Given records Start Marker

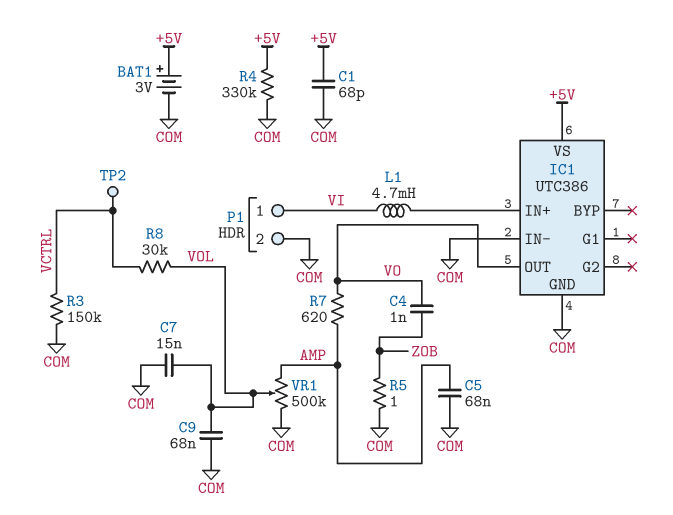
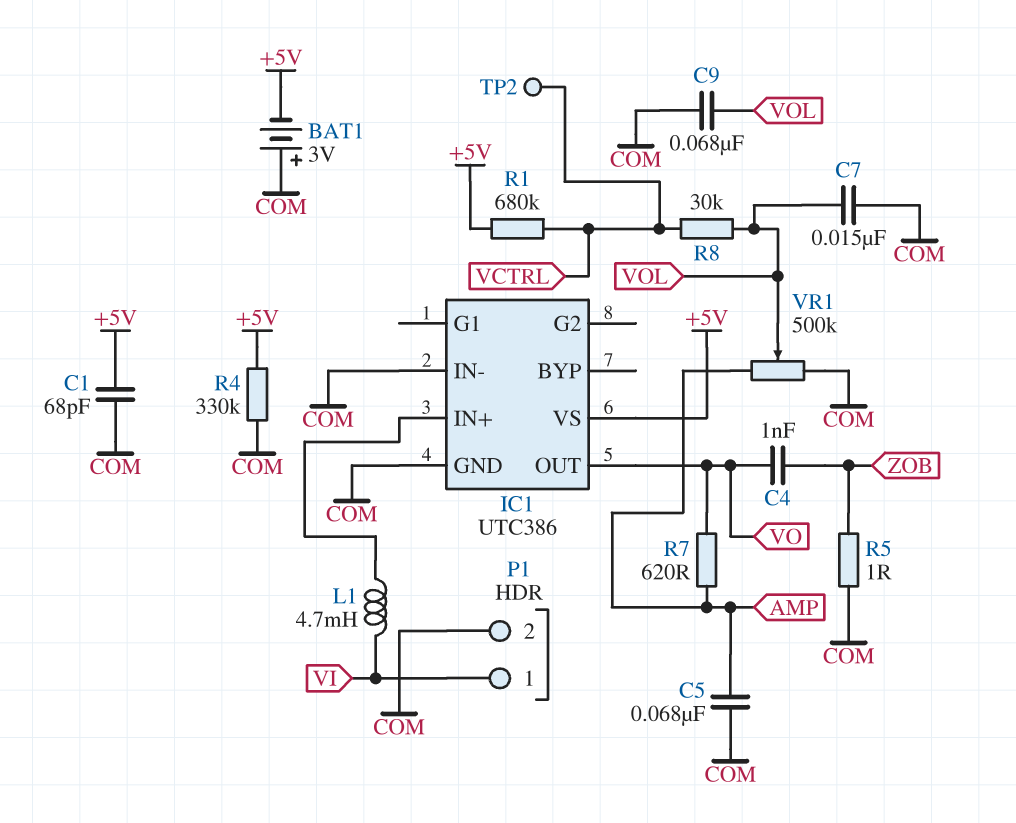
BAT1: 3V (plus +5V, minus COM) -> 3V (plus COM, minus +5V)
R1: none -> 680k (+5V, VCTRL)
R3: 150k (COM, VCTRL) -> none

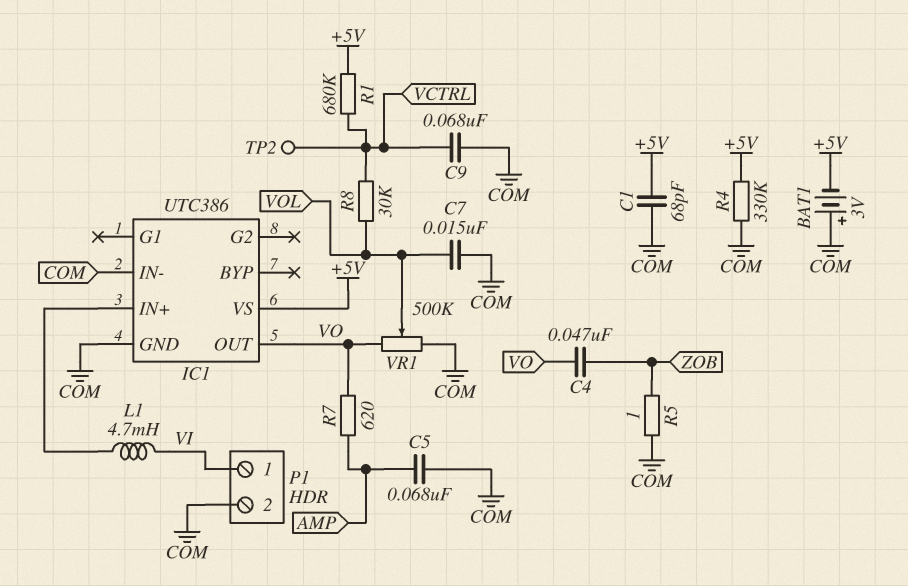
C4: 1nF (VO, ZOB) -> 47nF (VO, ZOB)
C9: 68nF (COM, VOL) -> 68nF (COM, VCTRL)
VR1: 500k (AMP, COM, wiper VOL) -> 500k (COM, VO, wiper VOL)

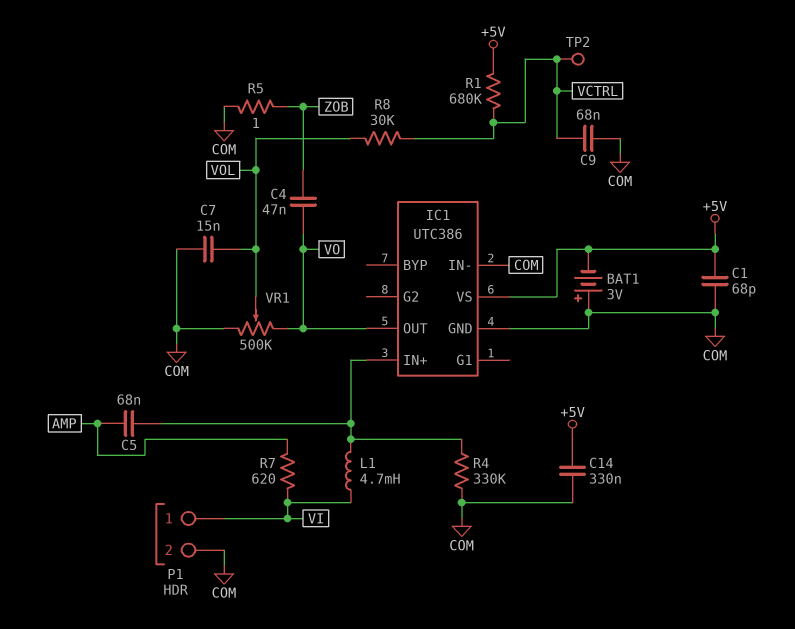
C5: 68nF (AMP, COM) -> 68nF (AMP, IC1/IN+)
C14: none -> 330nF (+5V, COM)
R4: 330k (+5V, COM) -> 330k (COM, IC1/IN+)
R7: 620 (AMP, VO) -> 620 (AMP, VI)

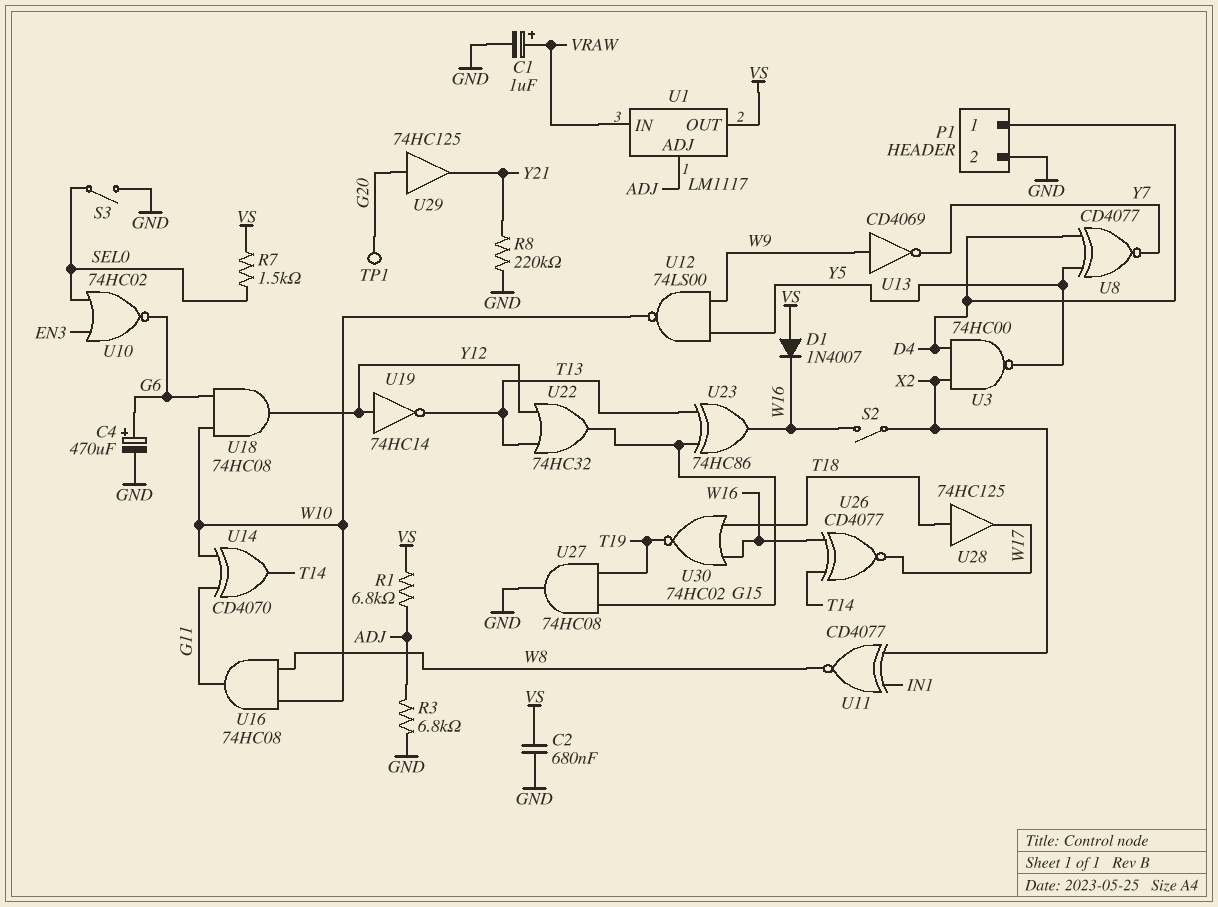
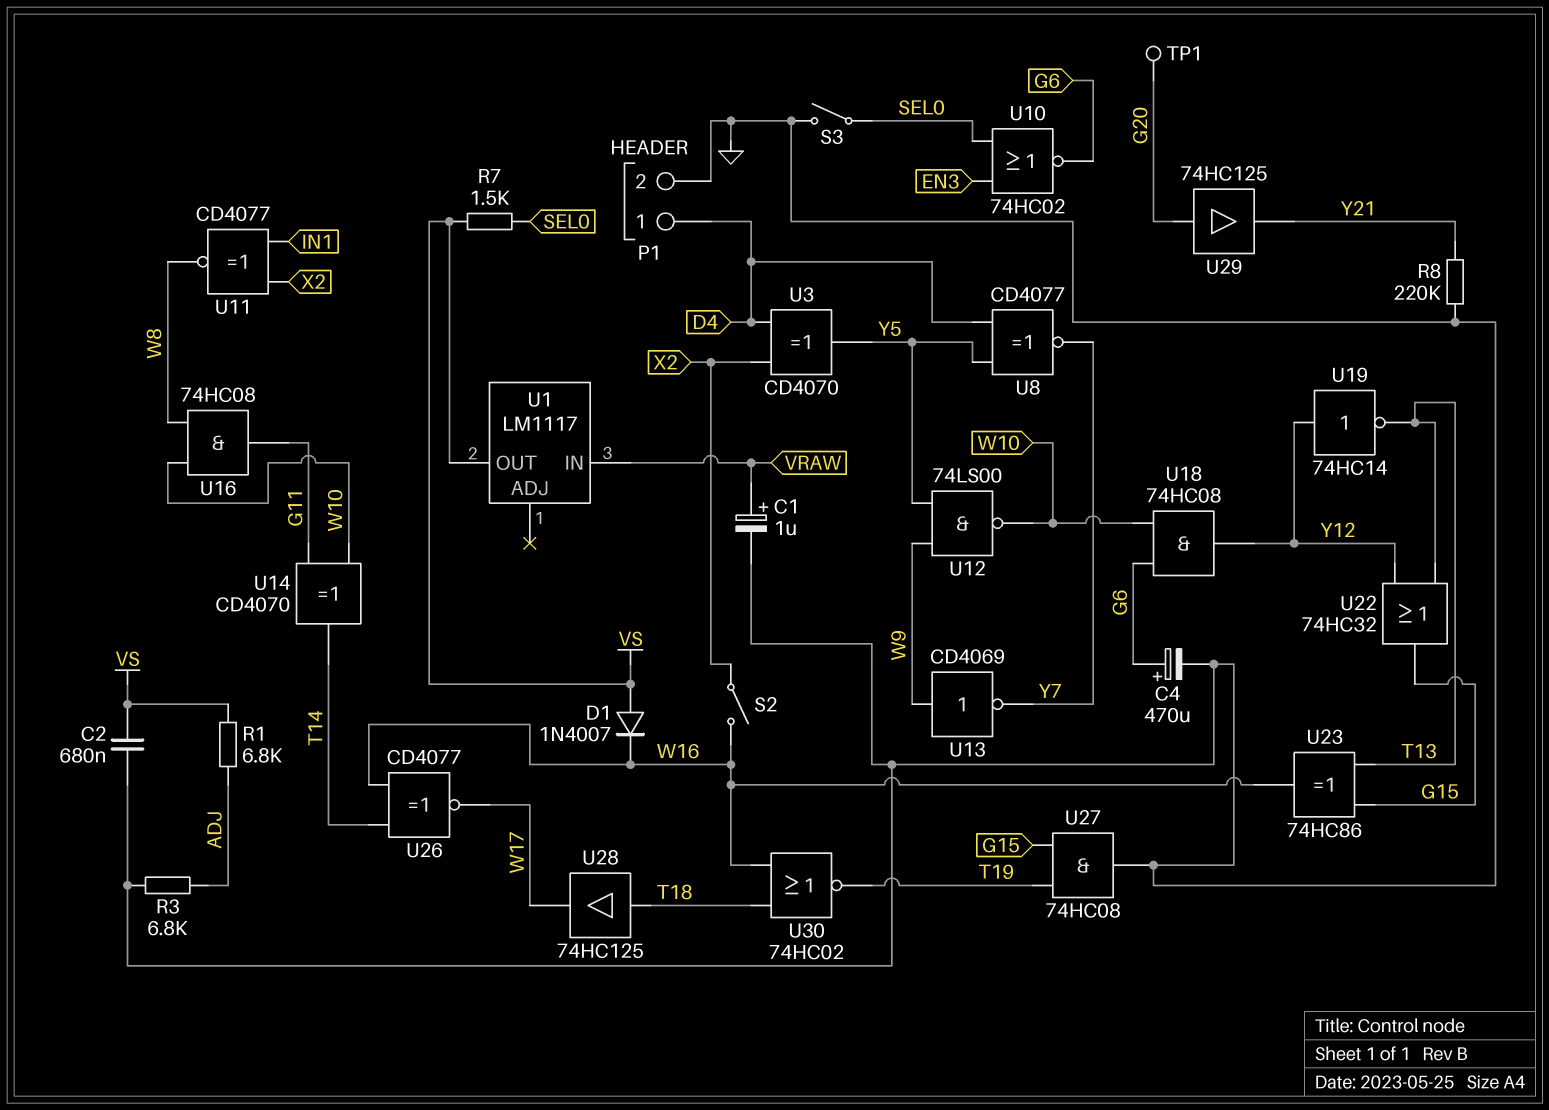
U1 pin ADJ: ADJ -> none
U3: NAND 74HC00 (in D4, in X2, out Y5) -> XOR CD4070 (in D4, in X2, out Y5)

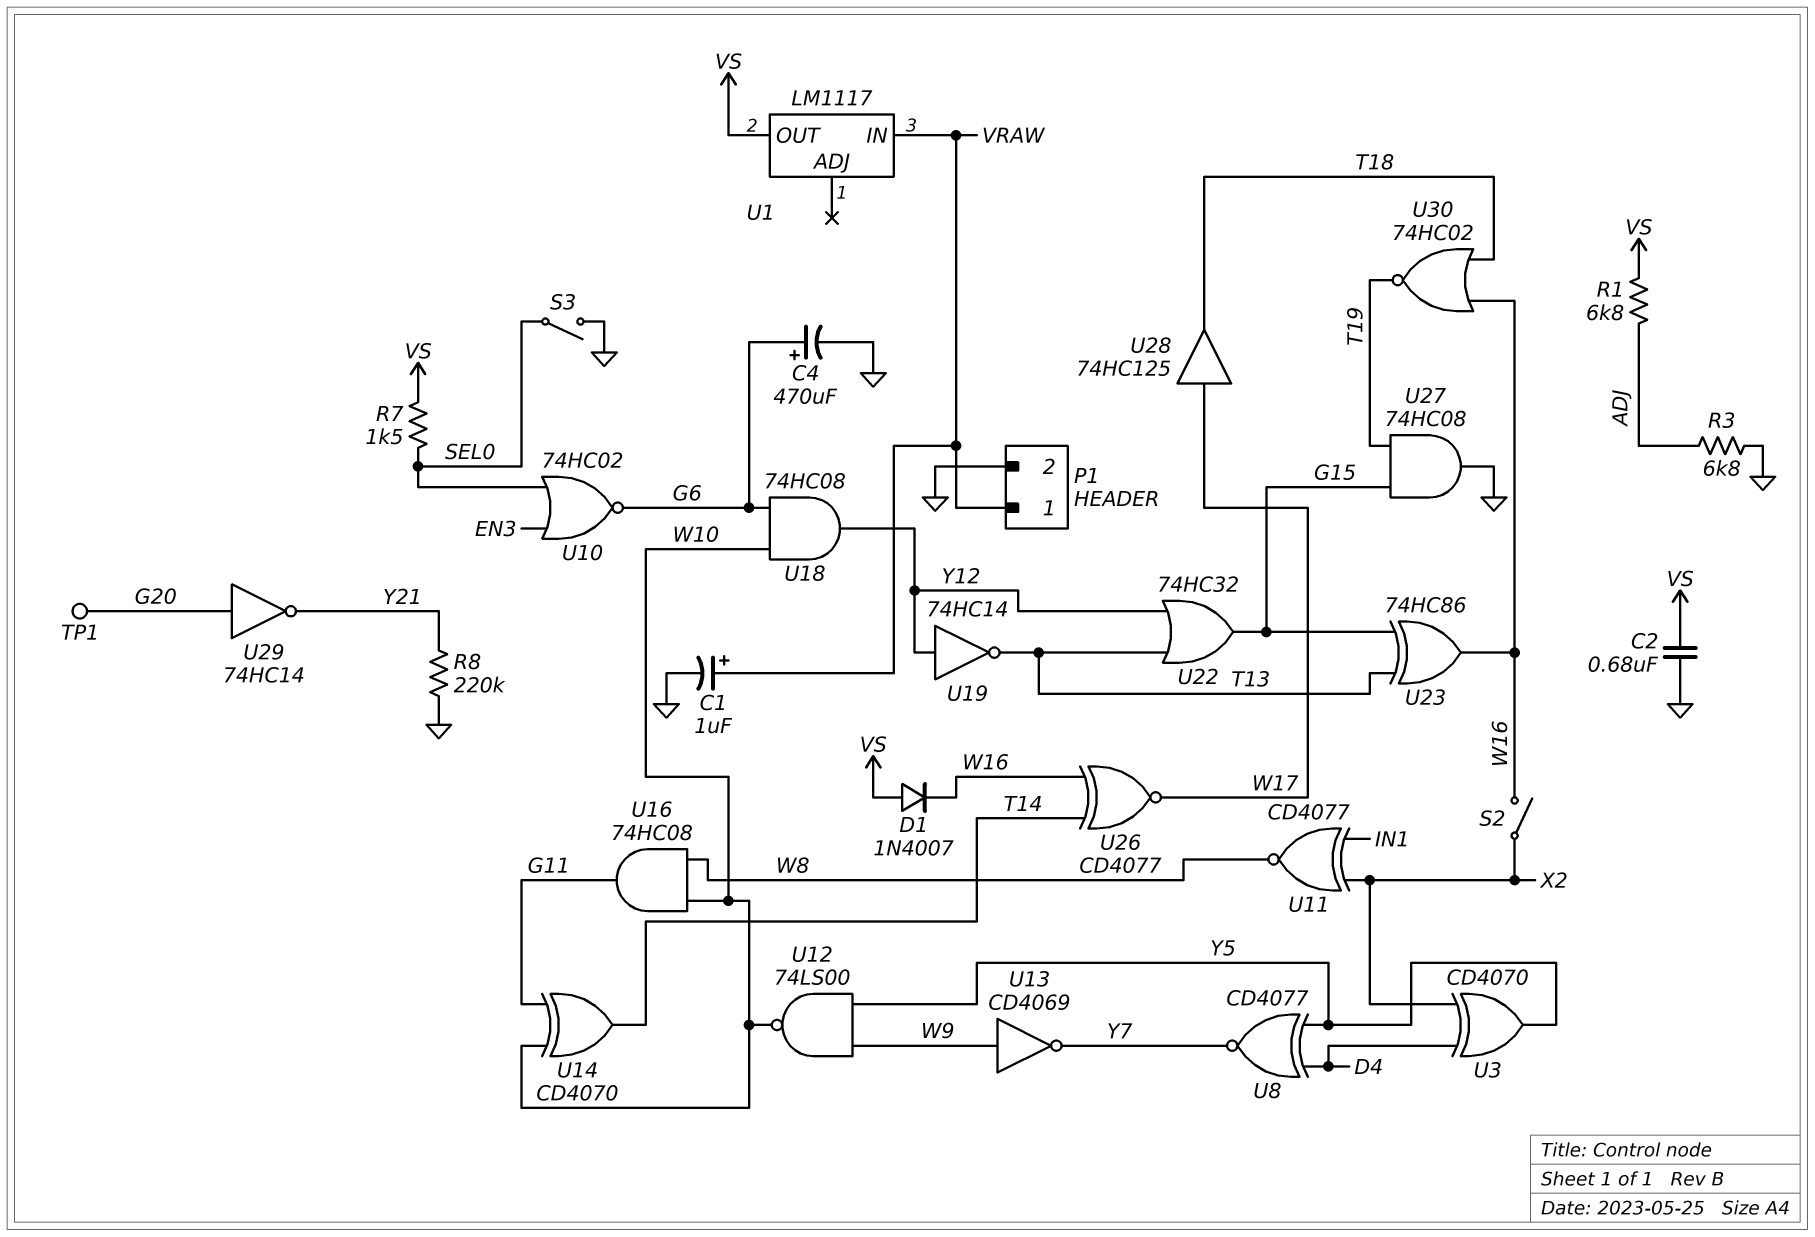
P1 pin 1: D4 -> VRAW
U28: buffer 74HC125 (in T18, out W17) -> buffer 74HC125 (in W17, out T18)
U29: buffer 74HC125 (in G20, out Y21) -> NOT 74HC14 (in G20, out Y21)

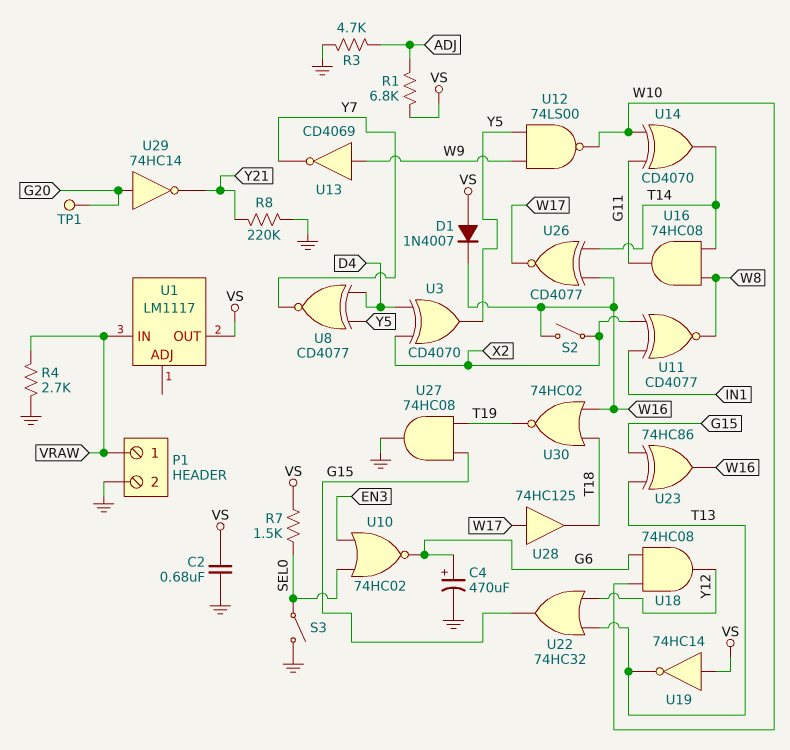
C1: 1uF (plus VRAW, minus GND) -> none
R3: 6.8k (ADJ, GND) -> 4.7k (ADJ, GND)
R4: none -> 2.7k (GND, VRAW)
U16: AND 74HC08 (in W8, in W10, out G11) -> AND 74HC08 (in T14, in W8, out G11)
U19: NOT 74HC14 (in Y12, out T13) -> NOT 74HC14 (in VS, out T13)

Given records End Marker

Set down every line above exactly, pictures excluded.

**Exercise solution**
BAT1: 3V (plus +5V, minus COM) -> 3V (plus COM, minus +5V)
R1: none -> 680k (+5V, VCTRL)
R3: 150k (COM, VCTRL) -> none

C4: 1nF (VO, ZOB) -> 47nF (VO, ZOB)
C9: 68nF (COM, VOL) -> 68nF (COM, VCTRL)
VR1: 500k (AMP, COM, wiper VOL) -> 500k (COM, VO, wiper VOL)

C5: 68nF (AMP, COM) -> 68nF (AMP, IC1/IN+)
C14: none -> 330nF (+5V, COM)
R4: 330k (+5V, COM) -> 330k (COM, IC1/IN+)
R7: 620 (AMP, VO) -> 620 (AMP, VI)

U1 pin ADJ: ADJ -> none
U3: NAND 74HC00 (in D4, in X2, out Y5) -> XOR CD4070 (in D4, in X2, out Y5)

P1 pin 1: D4 -> VRAW
U28: buffer 74HC125 (in T18, out W17) -> buffer 74HC125 (in W17, out T18)
U29: buffer 74HC125 (in G20, out Y21) -> NOT 74HC14 (in G20, out Y21)

C1: 1uF (plus VRAW, minus GND) -> none
R3: 6.8k (ADJ, GND) -> 4.7k (ADJ, GND)
R4: none -> 2.7k (GND, VRAW)
U16: AND 74HC08 (in W8, in W10, out G11) -> AND 74HC08 (in T14, in W8, out G11)
U19: NOT 74HC14 (in Y12, out T13) -> NOT 74HC14 (in VS, out T13)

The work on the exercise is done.